Data extracted from a collection:
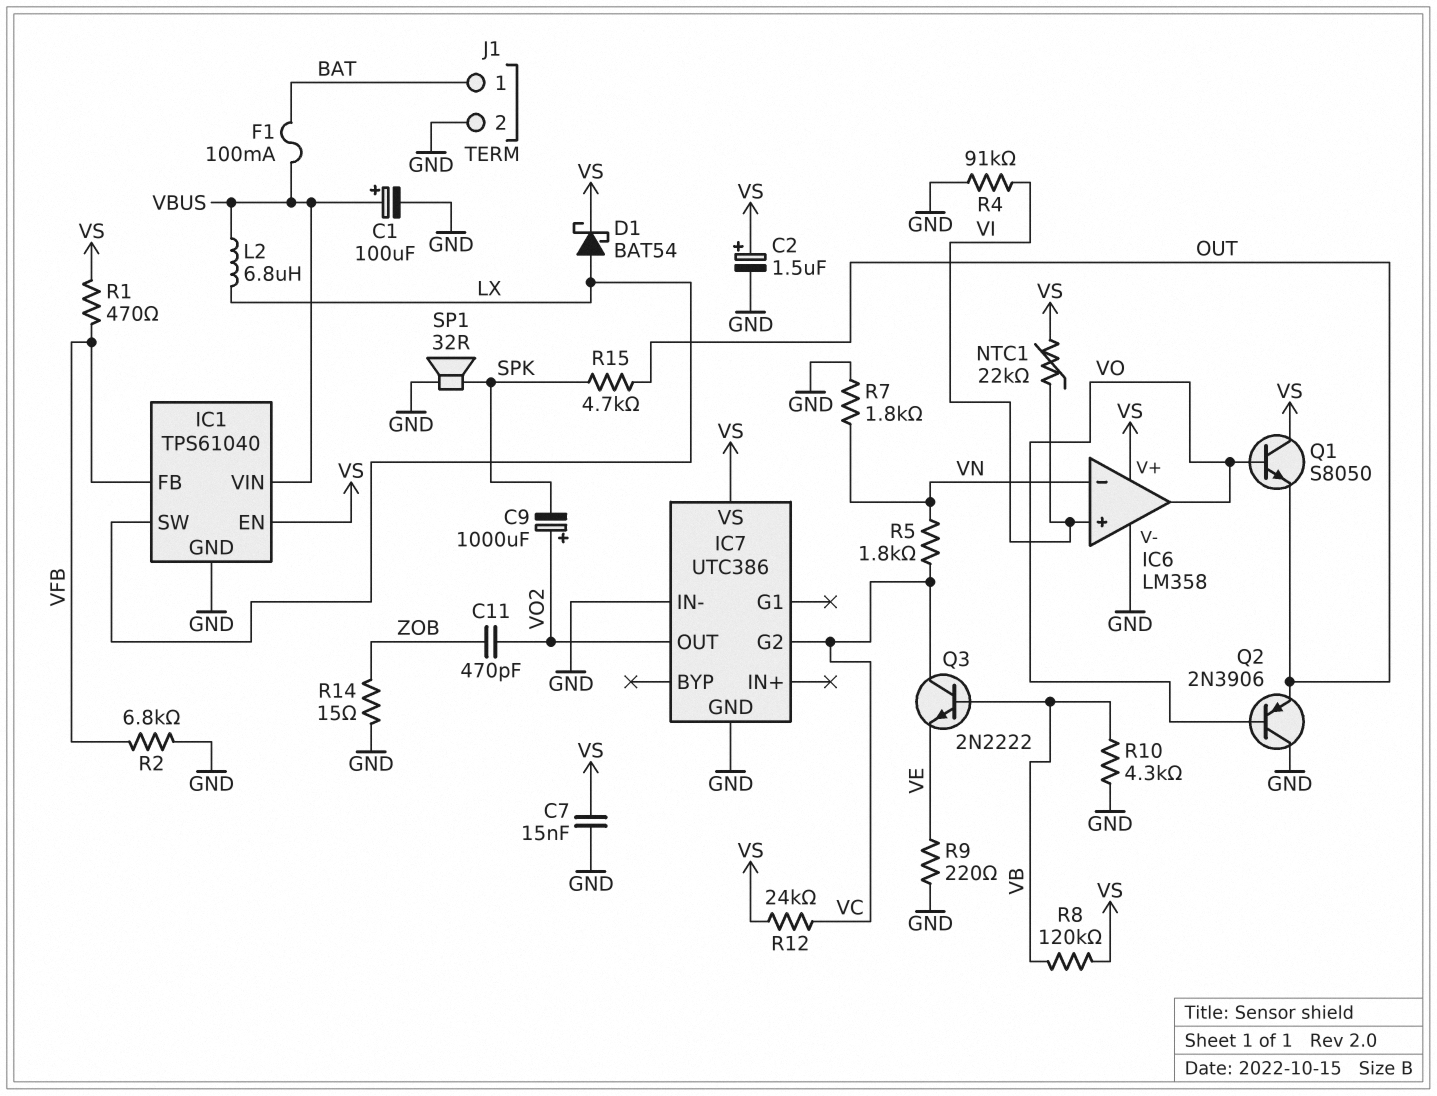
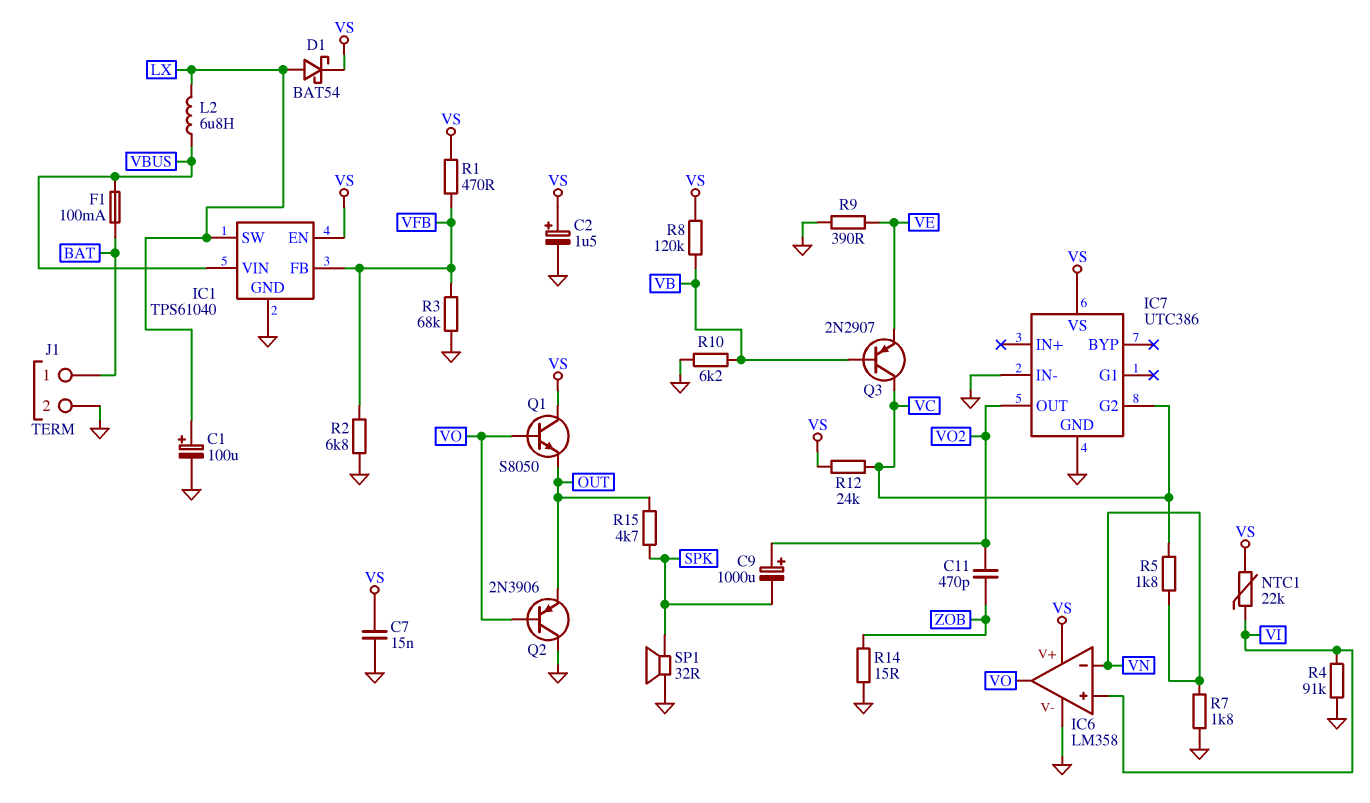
C1: 100uF (plus VBUS, minus GND) -> 100uF (plus LX, minus GND)
Q3: NPN 2N2222 (B VB, C VC, E VE) -> PNP 2N2907 (B VB, C VC, E VE)
R3: none -> 68k (GND, VFB)
R9: 220 (GND, VE) -> 390 (GND, VE)
R10: 4.3k (GND, VB) -> 6.2k (GND, VB)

What you are asked to do: Give back every record exactly. Omit the pictures.

Task answer:
C1: 100uF (plus VBUS, minus GND) -> 100uF (plus LX, minus GND)
Q3: NPN 2N2222 (B VB, C VC, E VE) -> PNP 2N2907 (B VB, C VC, E VE)
R3: none -> 68k (GND, VFB)
R9: 220 (GND, VE) -> 390 (GND, VE)
R10: 4.3k (GND, VB) -> 6.2k (GND, VB)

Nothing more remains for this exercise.